Activity.
Start to finish, write out the entries exactly, leaving the pictures aside.

Itemized modification records.
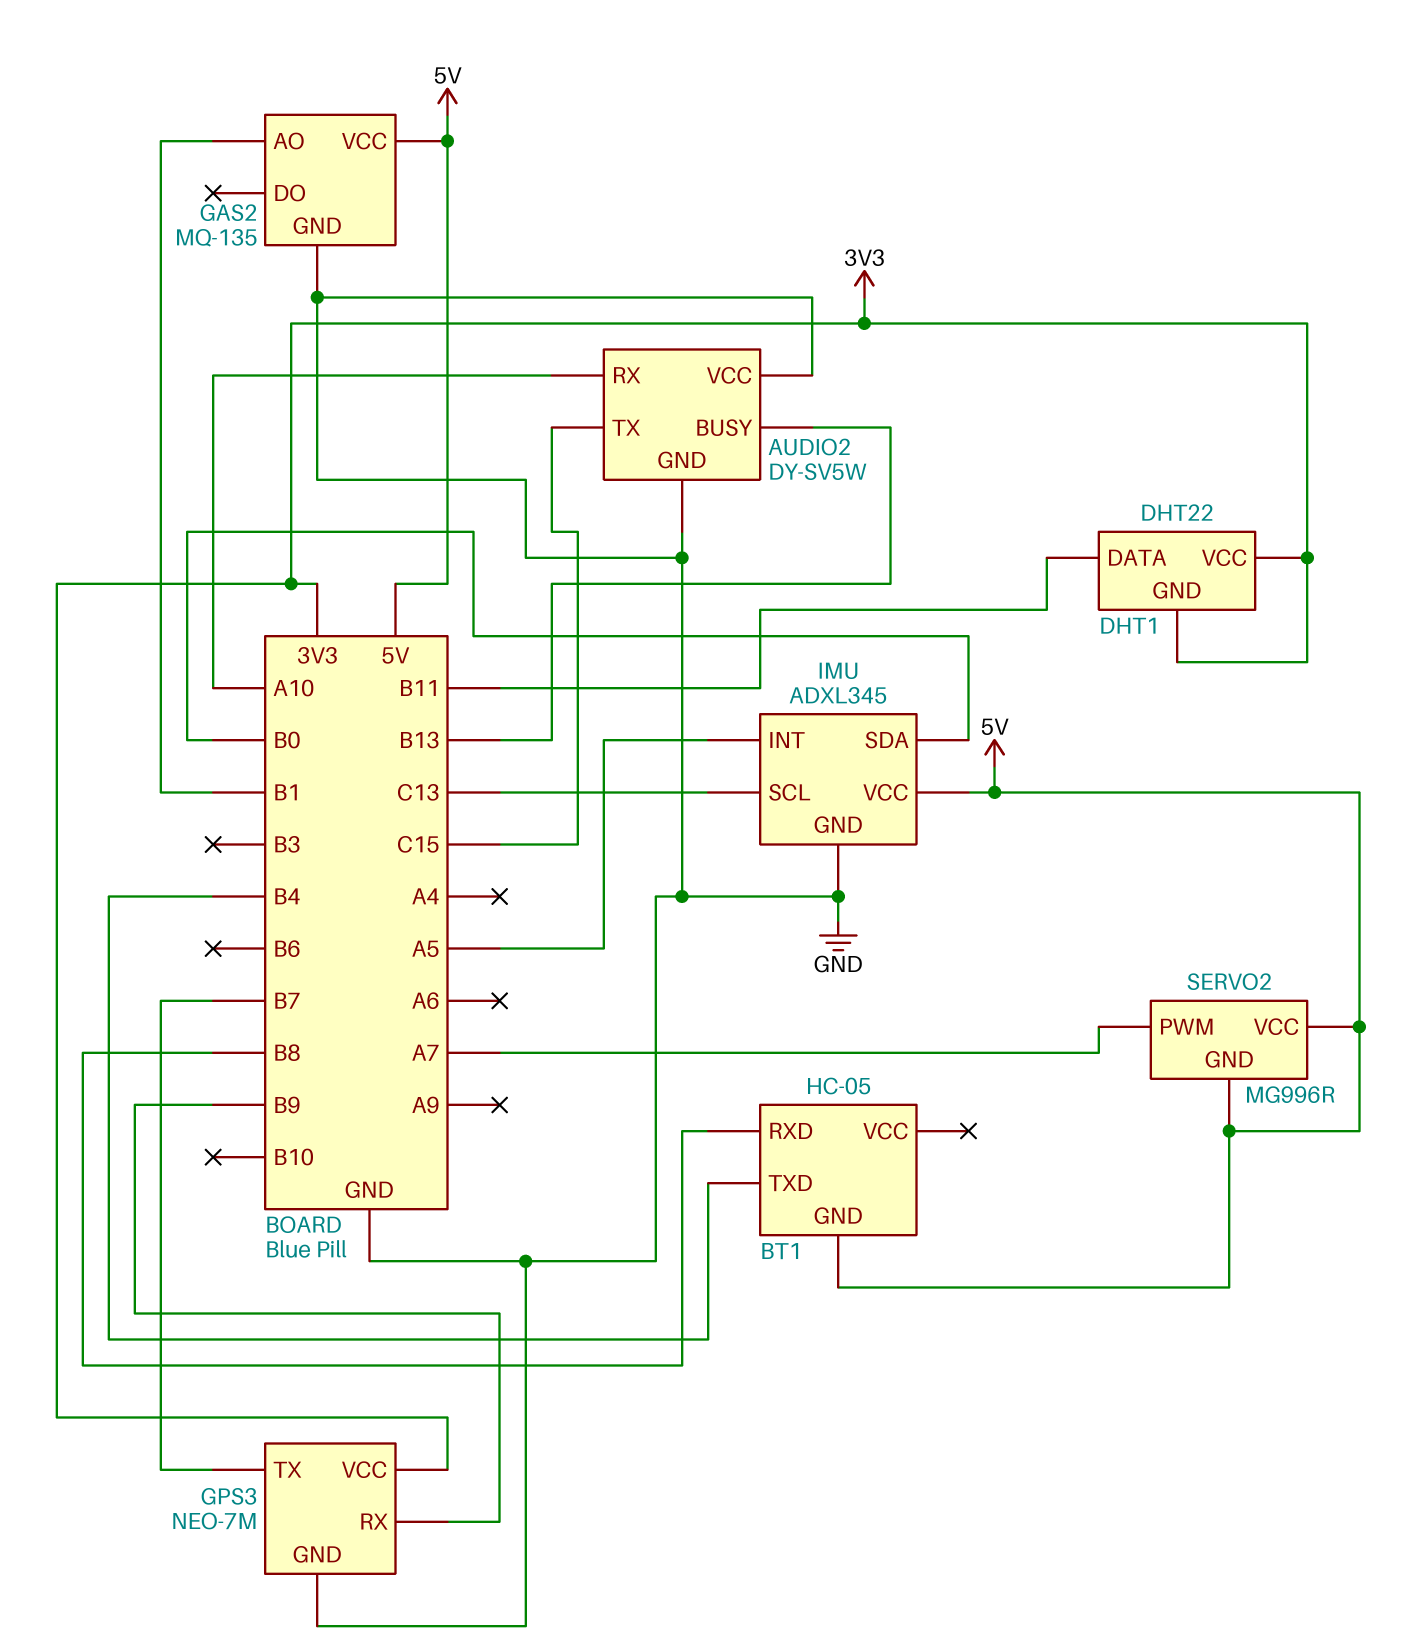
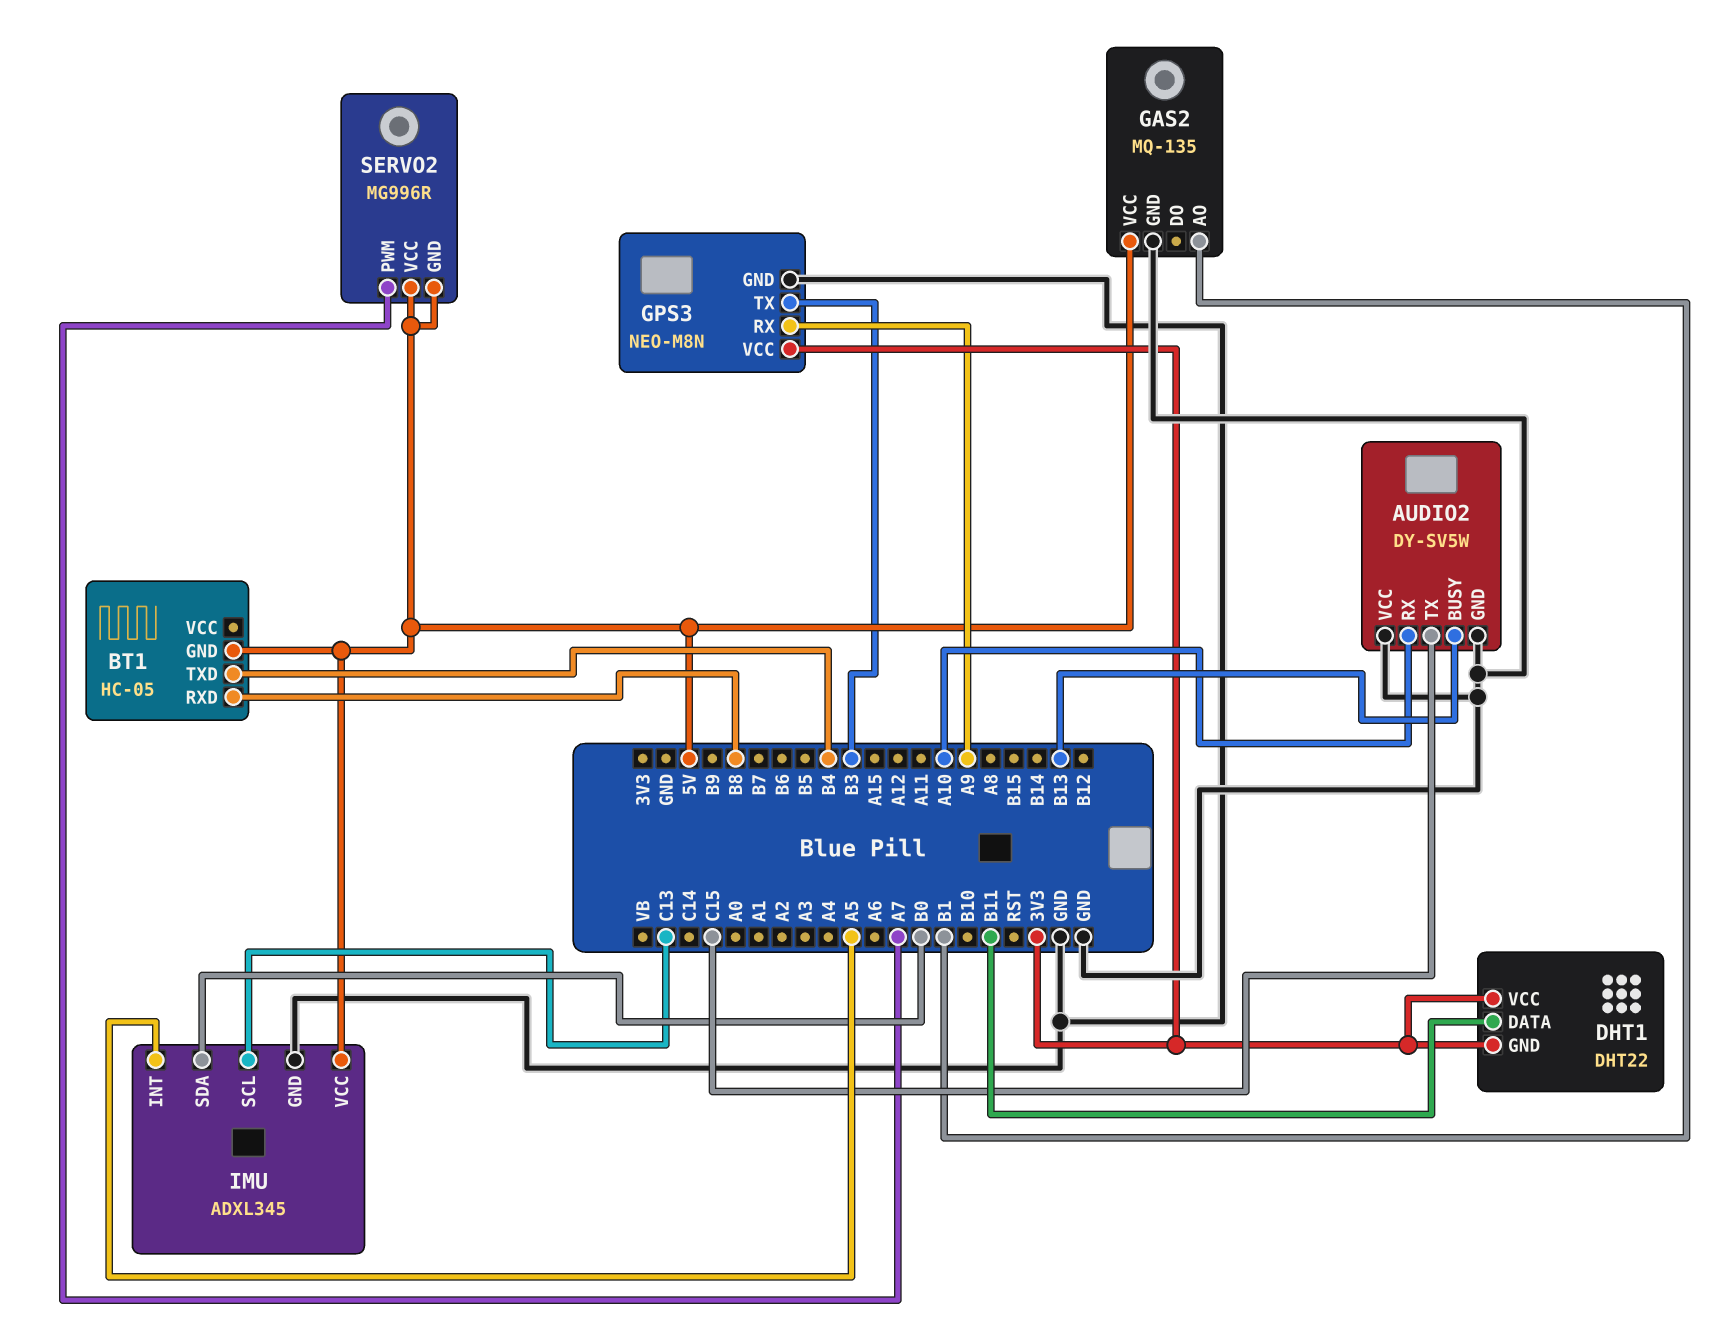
GPS3: NEO-7M -> NEO-M8N
GPS3 pin RX: B9 -> A9
GPS3 pin TX: B7 -> B3

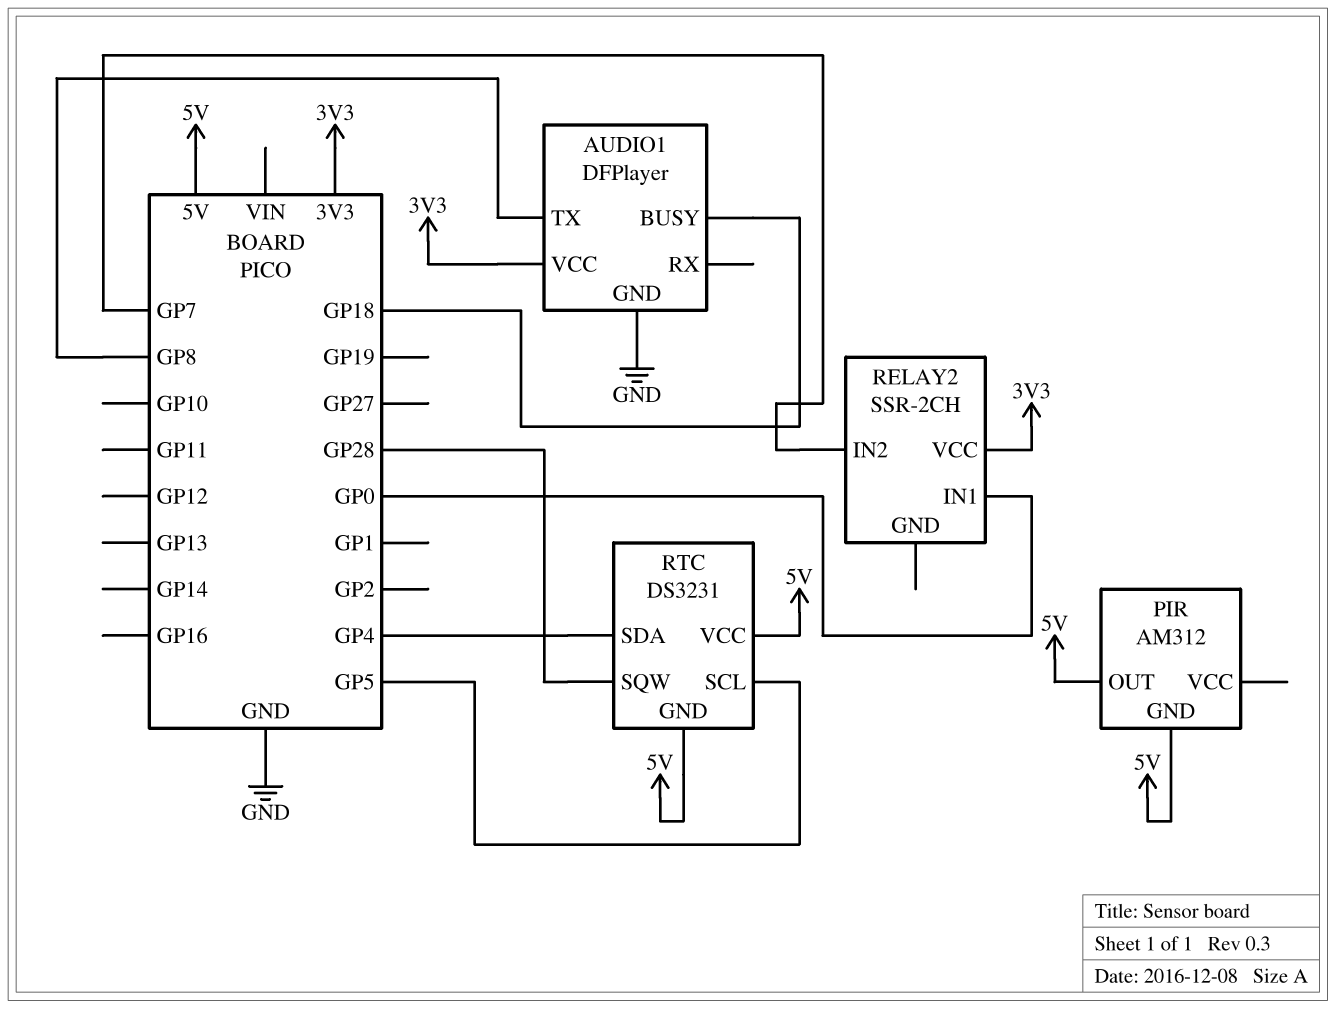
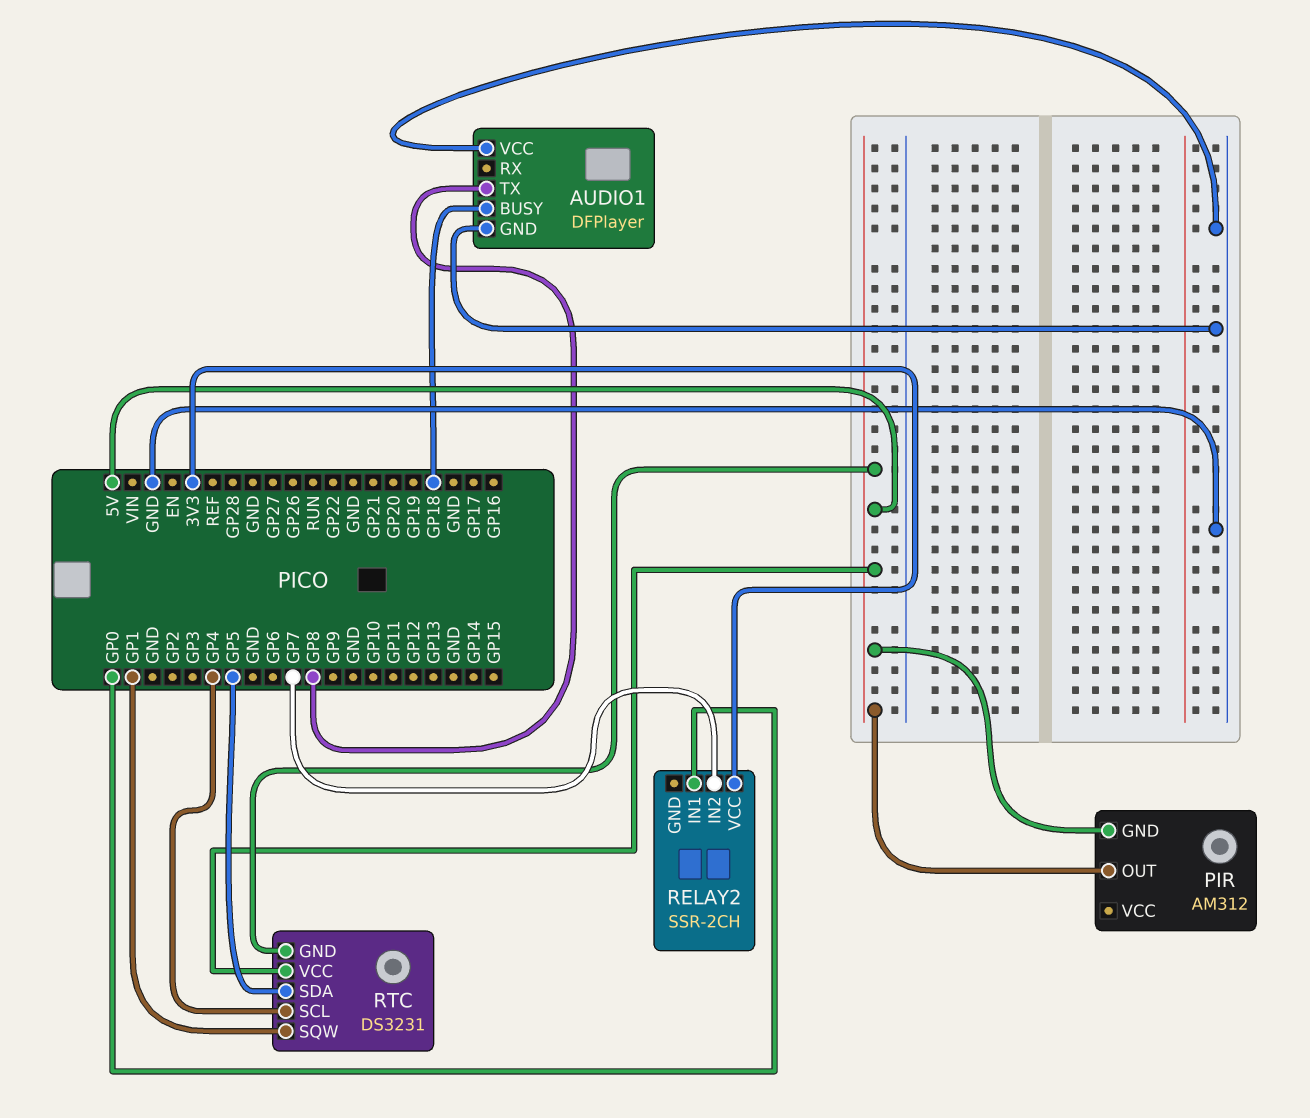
AUDIO1 pin VCC: 3V3 -> GND
RTC pin SCL: GP5 -> GP4
RTC pin SDA: GP4 -> GP5
RTC pin SQW: GP28 -> GP1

Answer for the task.
GPS3: NEO-7M -> NEO-M8N
GPS3 pin RX: B9 -> A9
GPS3 pin TX: B7 -> B3

AUDIO1 pin VCC: 3V3 -> GND
RTC pin SCL: GP5 -> GP4
RTC pin SDA: GP4 -> GP5
RTC pin SQW: GP28 -> GP1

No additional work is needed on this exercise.